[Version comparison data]
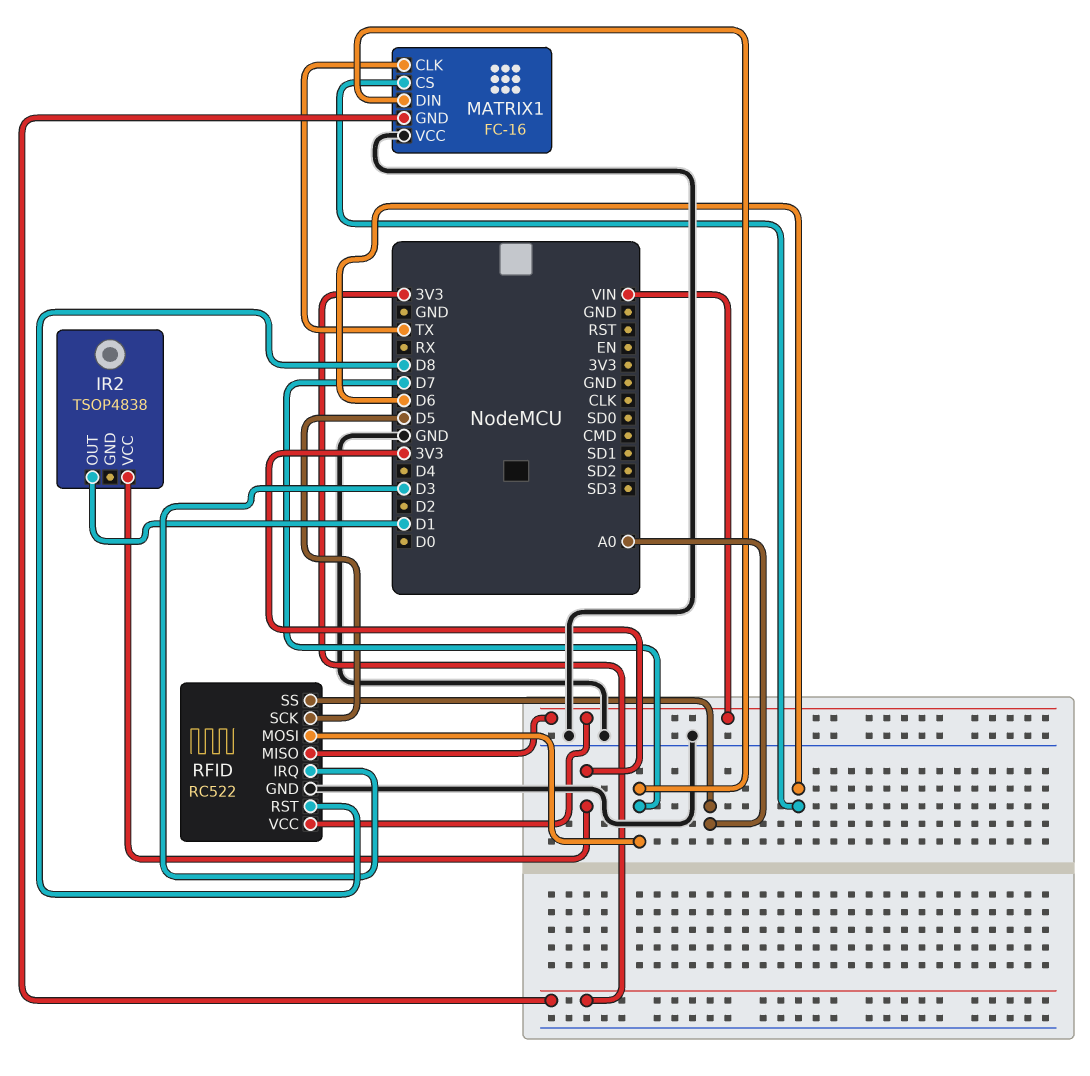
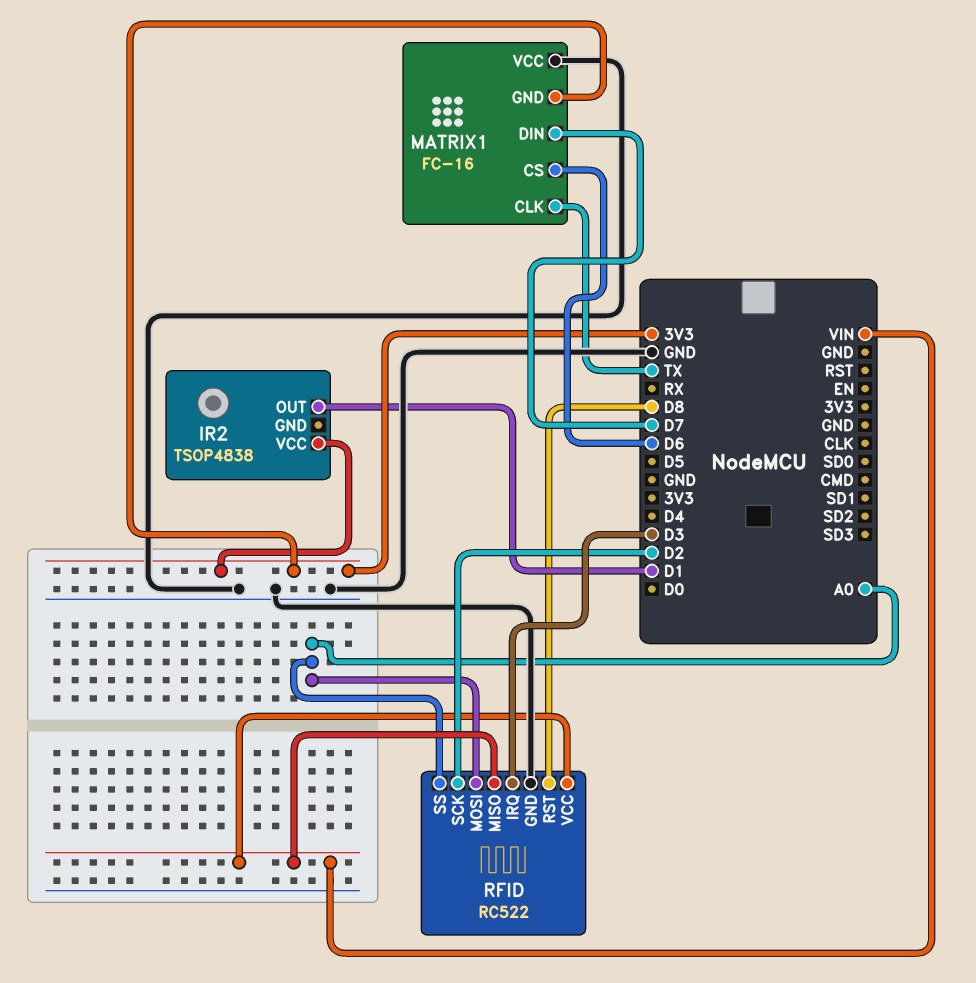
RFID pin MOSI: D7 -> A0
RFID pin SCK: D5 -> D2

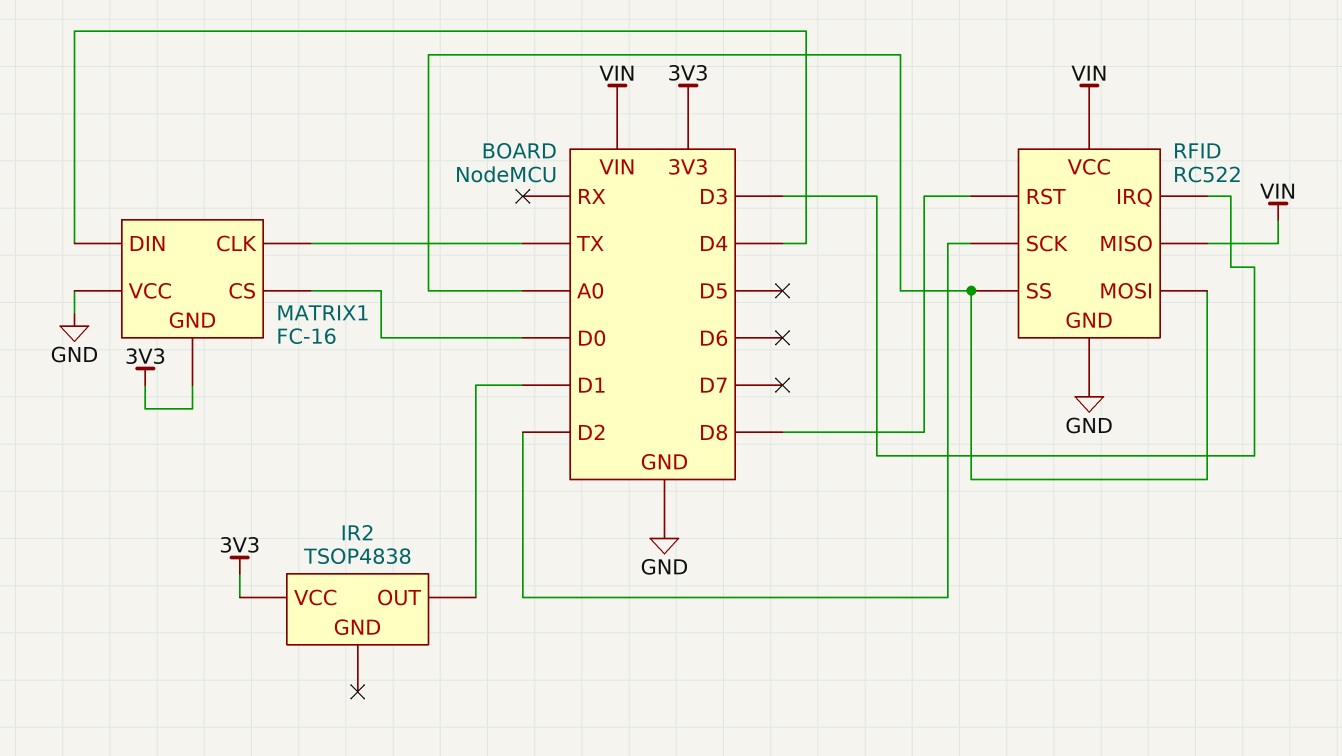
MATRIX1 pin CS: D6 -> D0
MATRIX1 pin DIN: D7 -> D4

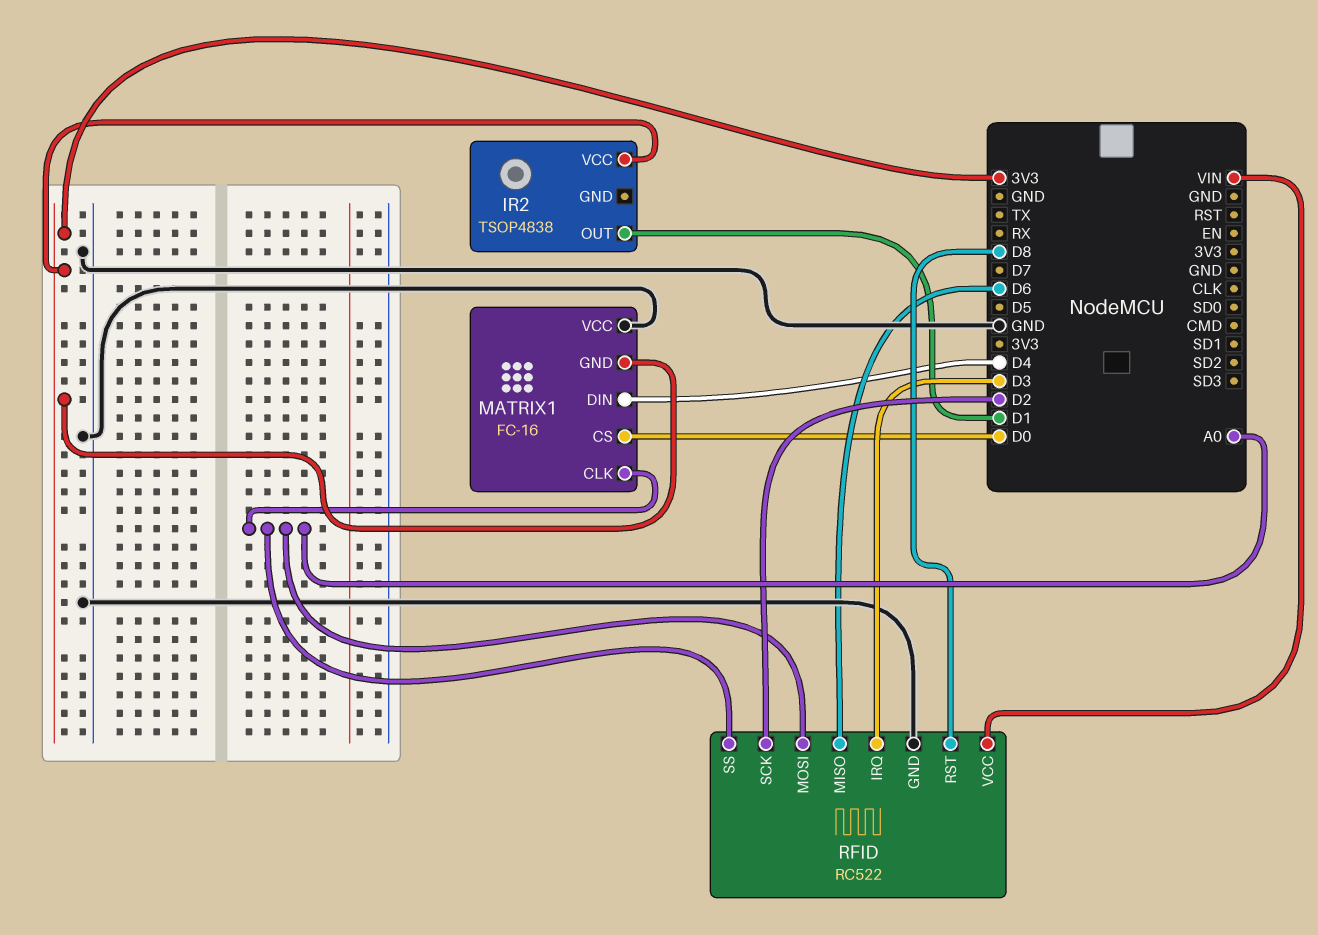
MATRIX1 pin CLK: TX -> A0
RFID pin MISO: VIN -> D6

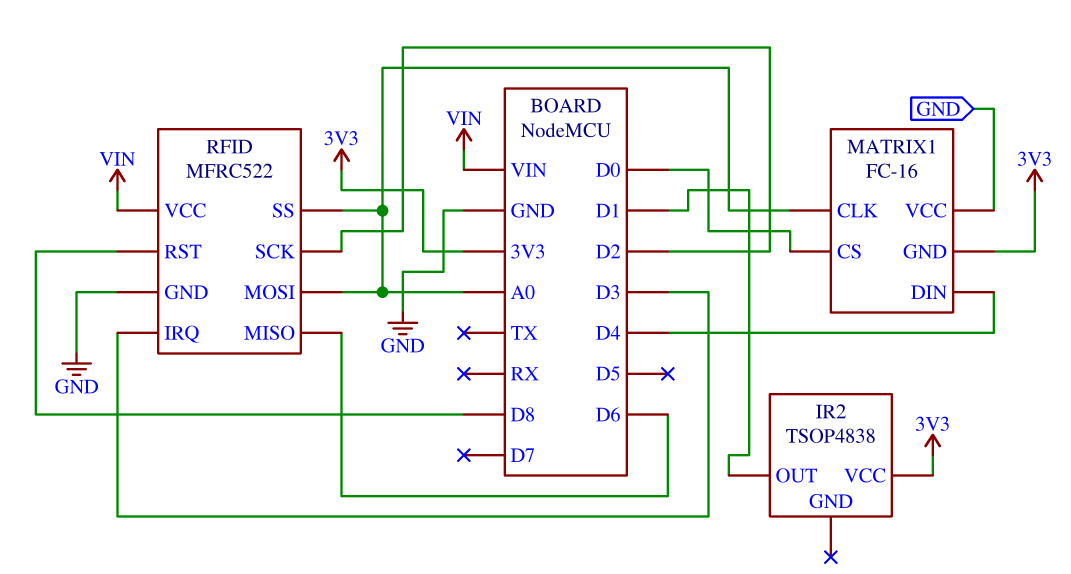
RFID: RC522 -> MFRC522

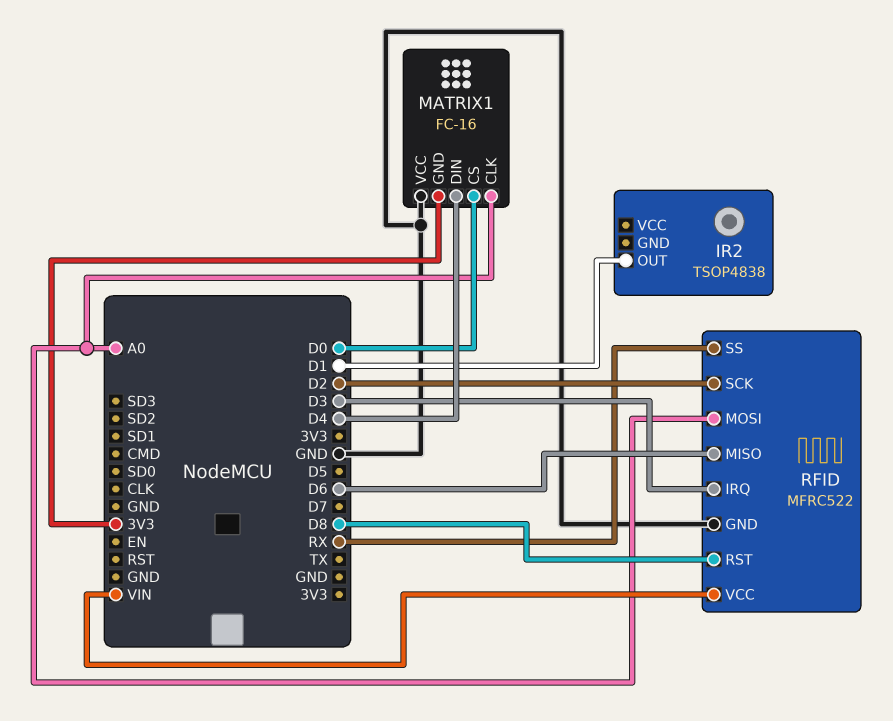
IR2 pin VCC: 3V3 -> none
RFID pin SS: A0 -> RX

About this task.
Each of the records above needs to be transcribed exactly, apart from its pictures.

Expected output.
RFID pin MOSI: D7 -> A0
RFID pin SCK: D5 -> D2

MATRIX1 pin CS: D6 -> D0
MATRIX1 pin DIN: D7 -> D4

MATRIX1 pin CLK: TX -> A0
RFID pin MISO: VIN -> D6

RFID: RC522 -> MFRC522

IR2 pin VCC: 3V3 -> none
RFID pin SS: A0 -> RX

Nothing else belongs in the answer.